Required work
Please copy the lines below, exactly as they are, from the one with "grey cap: [255,464,325,548] = 1 -> none = 0" through the one with "blue pawn: [59,146,121,183]", and leave out the pictures.

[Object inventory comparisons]
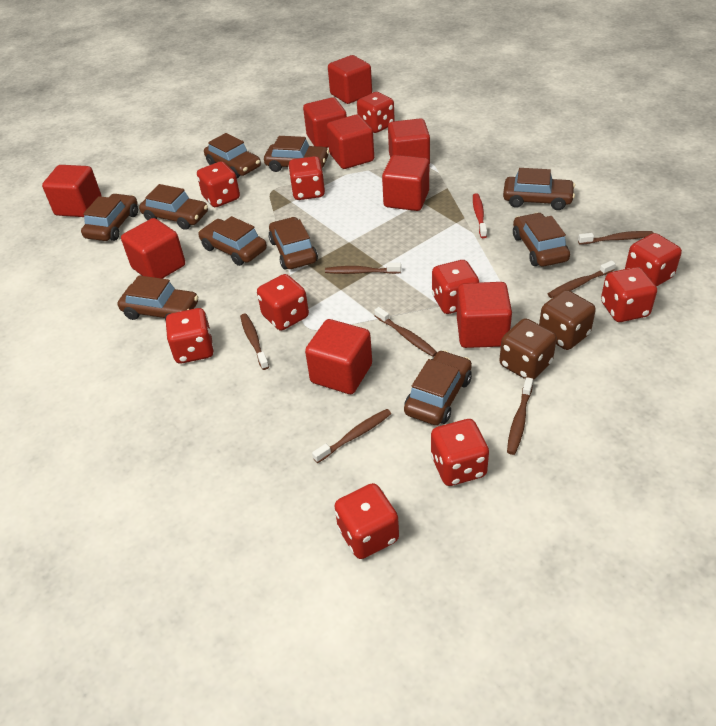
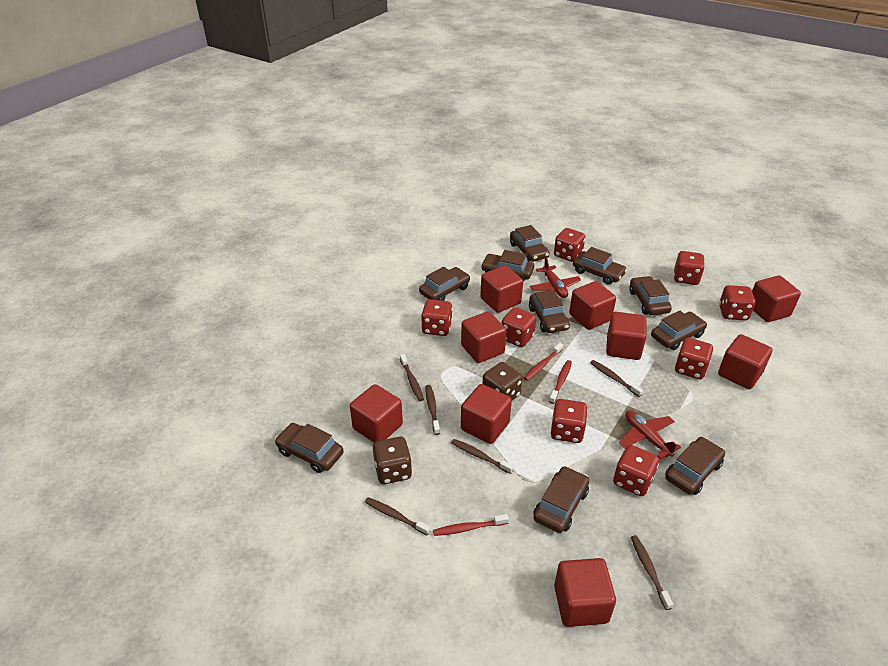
brown toothbrush: [240,314,269,370] [312,409,391,463] [325,263,401,274] [374,307,437,357] [507,377,533,455] [548,261,616,298] [578,231,653,245] = 7 -> [365,497,431,536] [400,354,424,401] [426,385,440,435] [451,439,514,474] [590,360,643,397] [631,535,674,610] = 6
red dice: [165,308,214,363] [197,161,240,207] [257,274,309,330] [288,156,325,200] [334,483,399,559] [357,92,395,133] [431,419,489,486] [432,260,479,314] [601,267,657,322] [625,233,682,287] = 10 -> [421,299,453,336] [501,307,536,347] [551,399,588,443] [554,228,585,262] [613,445,659,496] [674,251,705,285] [675,338,713,379] [719,285,756,320] = 8
red plane: none = 0 -> [530,257,581,298] [619,410,681,459] = 2
red toothbrush: [473,193,487,238] = 1 -> [433,514,509,536] [524,343,563,381] [549,360,572,404] = 3

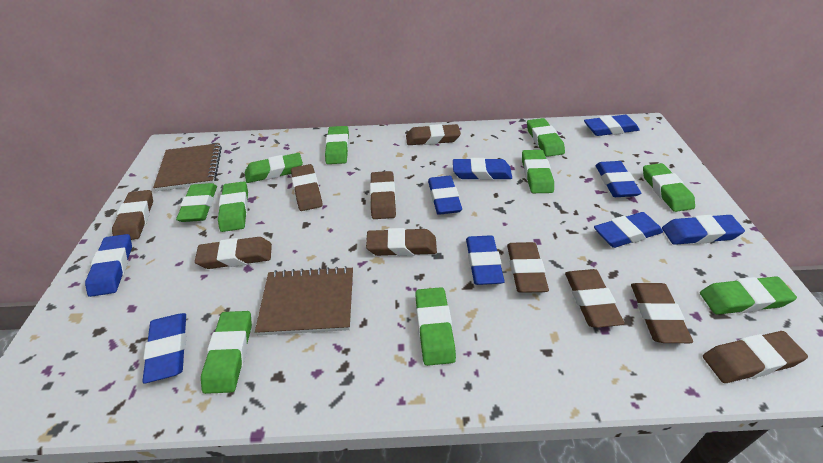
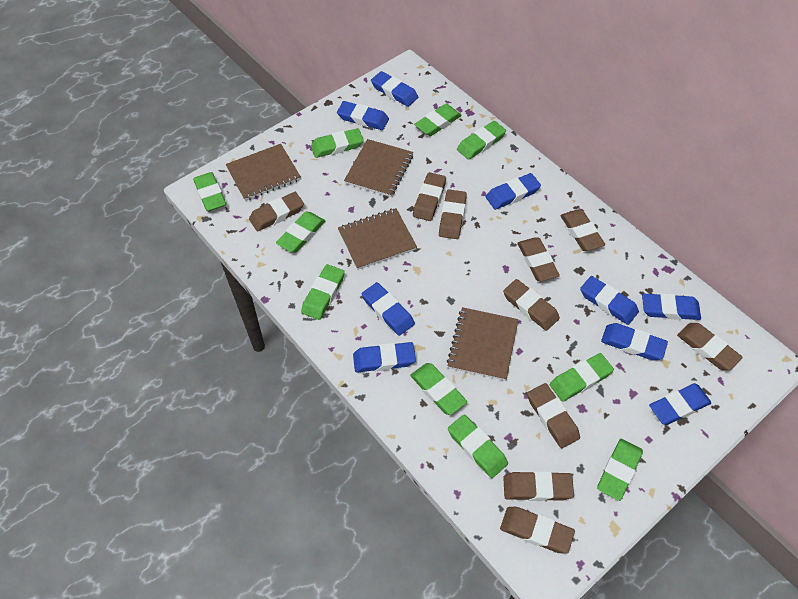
brown notebook: [153,143,222,191] [255,266,353,335] = 2 -> [226,144,301,201] [338,208,417,270] [344,139,413,197] [447,307,519,381] = 4

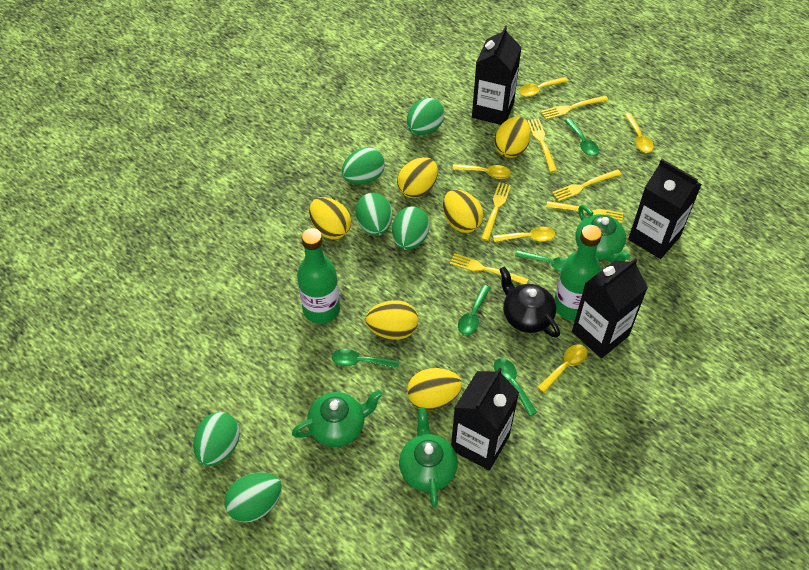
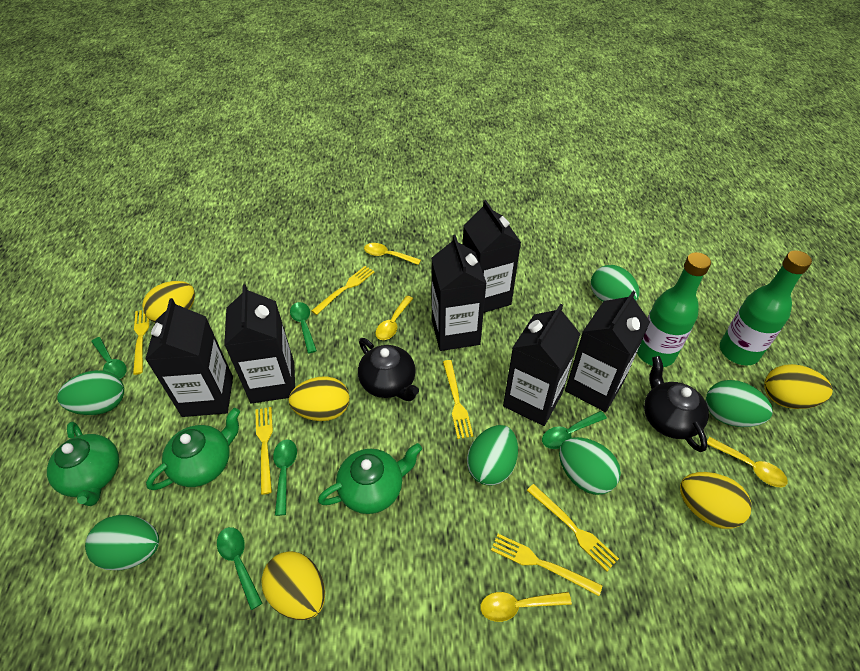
black carton: [451,368,519,471] [472,26,522,125] [572,258,648,358] [628,159,702,259] = 4 -> [145,298,233,417] [224,284,295,404] [431,234,487,351] [463,200,521,313] [503,304,580,426] [565,291,650,412] = 6
black teapot: [499,266,560,338] = 1 -> [358,338,419,401] [644,356,709,452] = 2
yellow egg: [309,197,351,239] [365,300,418,340] [397,157,438,198] [407,368,462,411] [443,190,484,233] [494,117,531,158] = 6 -> [142,281,195,323] [261,551,325,620] [288,376,350,421] [680,472,752,529] [764,364,833,409] = 5
yellow spoon: [452,164,511,179] [493,227,555,242] [519,77,568,97] [537,344,587,393] [625,113,654,153] = 5 -> [364,243,421,265] [376,296,413,340] [480,592,572,622] [707,437,788,487] = 4

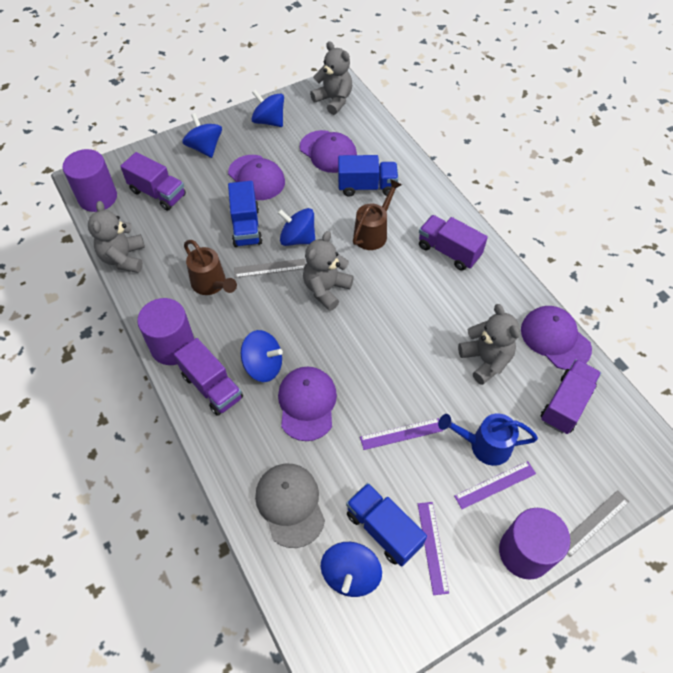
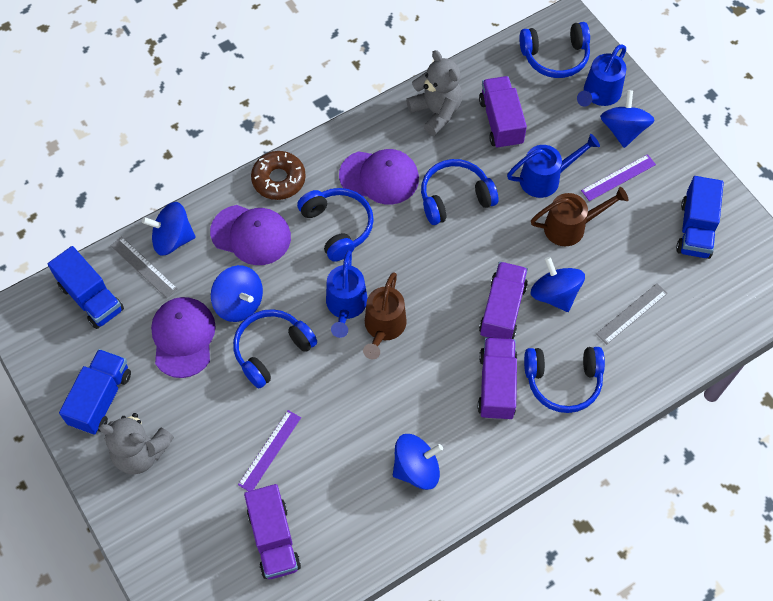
blue headphones: none = 0 -> [233,309,317,388] [297,188,374,262] [421,159,499,225] [519,22,590,78] [524,347,605,413] = 5
blue watering can: [438,414,538,466] = 1 -> [326,250,367,338] [507,134,600,198] [577,44,626,107] = 3
brown donut: none = 0 -> [251,151,306,200] = 1
grey cap: [255,464,325,548] = 1 -> none = 0
grey teddy bear: [88,201,145,273] [303,231,354,311] [310,41,352,115] [458,304,520,385] = 4 -> [99,413,174,474] [406,50,462,136] = 2
purple cap: [228,155,285,200] [278,366,337,441] [300,130,357,173] [521,306,592,370] = 4 -> [151,297,216,378] [210,205,291,265] [339,149,419,205] = 3
purple cylinder: [63,149,117,212] [137,298,194,365] [499,508,570,580] = 3 -> none = 0
purple ruler: [360,418,443,450] [418,502,449,595] [454,461,536,509] = 3 -> [238,410,301,491] [581,154,656,201] = 2

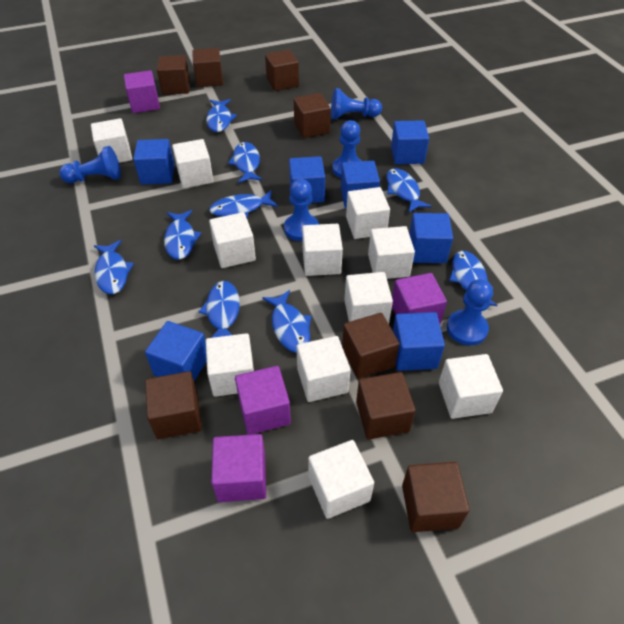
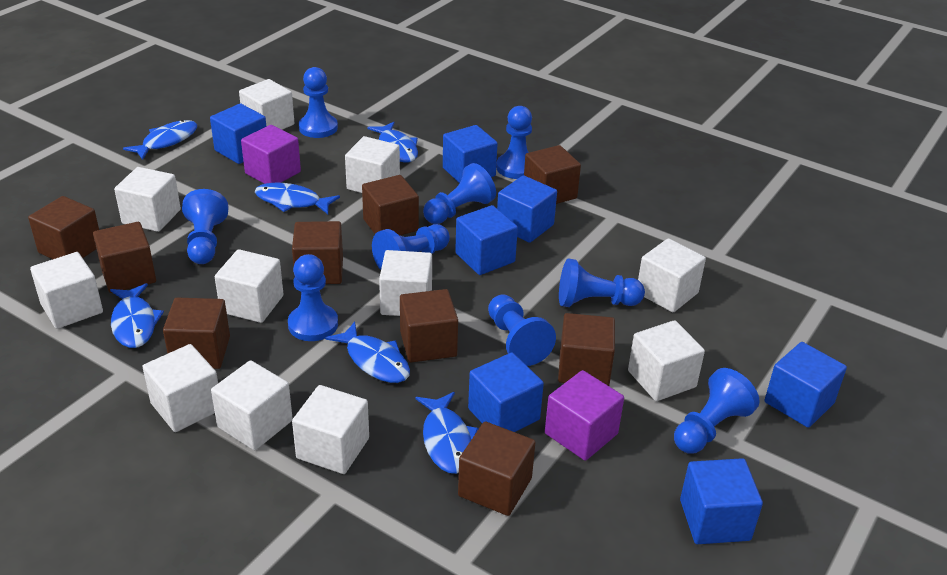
blue fish: [94,240,134,294] [164,210,201,260] [199,281,240,338] [206,99,237,132] [209,190,278,218] [228,142,262,183] [262,290,312,353] [386,168,432,212] [449,251,497,306] = 9 -> [110,283,164,348] [123,120,197,160] [255,183,340,214] [325,321,410,383] [368,122,418,163] [415,392,479,474] = 6
blue pawn: [59,146,121,183] [284,179,319,241] [331,88,382,119] [332,120,362,178] [447,279,493,346] = 5 -> [182,189,229,264] [288,254,338,341] [299,67,338,138] [372,224,450,270] [423,163,496,224] [488,294,556,366] [496,106,532,179] [559,259,645,307] [674,368,760,454] = 9
brown cube: [145,371,202,439] [157,55,190,95] [192,48,223,87] [265,50,299,91] [294,93,330,138] [342,313,399,379] [356,372,416,440] [402,462,470,532] = 8 -> [28,196,99,259] [93,222,156,293] [163,298,230,369] [292,221,343,284] [362,175,419,235] [400,289,458,363] [458,421,536,516] [524,145,581,204] [558,313,615,386] = 9
purple cube: [124,70,160,113] [211,434,266,502] [235,366,291,435] [392,273,447,325] = 4 -> [241,125,301,184] [545,370,624,461] = 2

Response to the exercise
grey cap: [255,464,325,548] = 1 -> none = 0
grey teddy bear: [88,201,145,273] [303,231,354,311] [310,41,352,115] [458,304,520,385] = 4 -> [99,413,174,474] [406,50,462,136] = 2
purple cap: [228,155,285,200] [278,366,337,441] [300,130,357,173] [521,306,592,370] = 4 -> [151,297,216,378] [210,205,291,265] [339,149,419,205] = 3
purple cylinder: [63,149,117,212] [137,298,194,365] [499,508,570,580] = 3 -> none = 0
purple ruler: [360,418,443,450] [418,502,449,595] [454,461,536,509] = 3 -> [238,410,301,491] [581,154,656,201] = 2

blue fish: [94,240,134,294] [164,210,201,260] [199,281,240,338] [206,99,237,132] [209,190,278,218] [228,142,262,183] [262,290,312,353] [386,168,432,212] [449,251,497,306] = 9 -> [110,283,164,348] [123,120,197,160] [255,183,340,214] [325,321,410,383] [368,122,418,163] [415,392,479,474] = 6
blue pawn: [59,146,121,183] [284,179,319,241] [331,88,382,119] [332,120,362,178] [447,279,493,346] = 5 -> [182,189,229,264] [288,254,338,341] [299,67,338,138] [372,224,450,270] [423,163,496,224] [488,294,556,366] [496,106,532,179] [559,259,645,307] [674,368,760,454] = 9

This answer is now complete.